══ Available data
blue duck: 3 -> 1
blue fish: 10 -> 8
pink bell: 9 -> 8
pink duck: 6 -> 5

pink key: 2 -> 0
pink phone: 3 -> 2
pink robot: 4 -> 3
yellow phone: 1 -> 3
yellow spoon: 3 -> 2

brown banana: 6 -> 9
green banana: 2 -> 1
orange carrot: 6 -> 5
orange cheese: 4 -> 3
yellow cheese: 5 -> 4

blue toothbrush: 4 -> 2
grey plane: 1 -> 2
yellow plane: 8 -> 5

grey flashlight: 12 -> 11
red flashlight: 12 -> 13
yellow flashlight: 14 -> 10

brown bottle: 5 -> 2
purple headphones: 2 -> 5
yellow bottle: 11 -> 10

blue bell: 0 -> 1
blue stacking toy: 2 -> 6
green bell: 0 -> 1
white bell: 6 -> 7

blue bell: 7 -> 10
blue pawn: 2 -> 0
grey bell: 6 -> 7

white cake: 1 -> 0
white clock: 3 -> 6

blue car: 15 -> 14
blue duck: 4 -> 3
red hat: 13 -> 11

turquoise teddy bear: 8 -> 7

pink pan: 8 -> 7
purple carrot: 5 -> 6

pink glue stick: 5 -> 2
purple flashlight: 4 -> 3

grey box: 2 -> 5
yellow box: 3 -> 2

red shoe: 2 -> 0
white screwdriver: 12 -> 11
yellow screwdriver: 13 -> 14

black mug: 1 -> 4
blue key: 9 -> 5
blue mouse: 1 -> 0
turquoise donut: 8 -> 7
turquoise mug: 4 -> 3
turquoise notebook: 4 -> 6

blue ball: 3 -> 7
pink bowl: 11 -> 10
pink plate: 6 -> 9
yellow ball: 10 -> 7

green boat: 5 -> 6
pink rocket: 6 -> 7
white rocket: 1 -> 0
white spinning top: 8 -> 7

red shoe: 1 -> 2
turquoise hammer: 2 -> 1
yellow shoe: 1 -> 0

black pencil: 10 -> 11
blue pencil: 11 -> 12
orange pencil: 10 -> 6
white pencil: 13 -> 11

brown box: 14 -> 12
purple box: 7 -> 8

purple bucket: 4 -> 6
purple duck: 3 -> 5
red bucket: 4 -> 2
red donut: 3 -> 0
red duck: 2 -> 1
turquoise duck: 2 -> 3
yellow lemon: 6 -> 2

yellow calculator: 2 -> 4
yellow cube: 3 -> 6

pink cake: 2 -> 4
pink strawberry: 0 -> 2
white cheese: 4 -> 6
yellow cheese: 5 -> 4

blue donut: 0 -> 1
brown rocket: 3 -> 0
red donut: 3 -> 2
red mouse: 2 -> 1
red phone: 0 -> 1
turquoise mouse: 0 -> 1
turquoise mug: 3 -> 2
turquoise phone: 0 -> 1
════
- [What the task asks]
Please give back, exactly as it stands above, the stretch from the line with "turquoise teddy bear: 8 -> 7" through the line with "black mug: 1 -> 4", and no line outside it.

- [Solution below]
turquoise teddy bear: 8 -> 7

pink pan: 8 -> 7
purple carrot: 5 -> 6

pink glue stick: 5 -> 2
purple flashlight: 4 -> 3

grey box: 2 -> 5
yellow box: 3 -> 2

red shoe: 2 -> 0
white screwdriver: 12 -> 11
yellow screwdriver: 13 -> 14

black mug: 1 -> 4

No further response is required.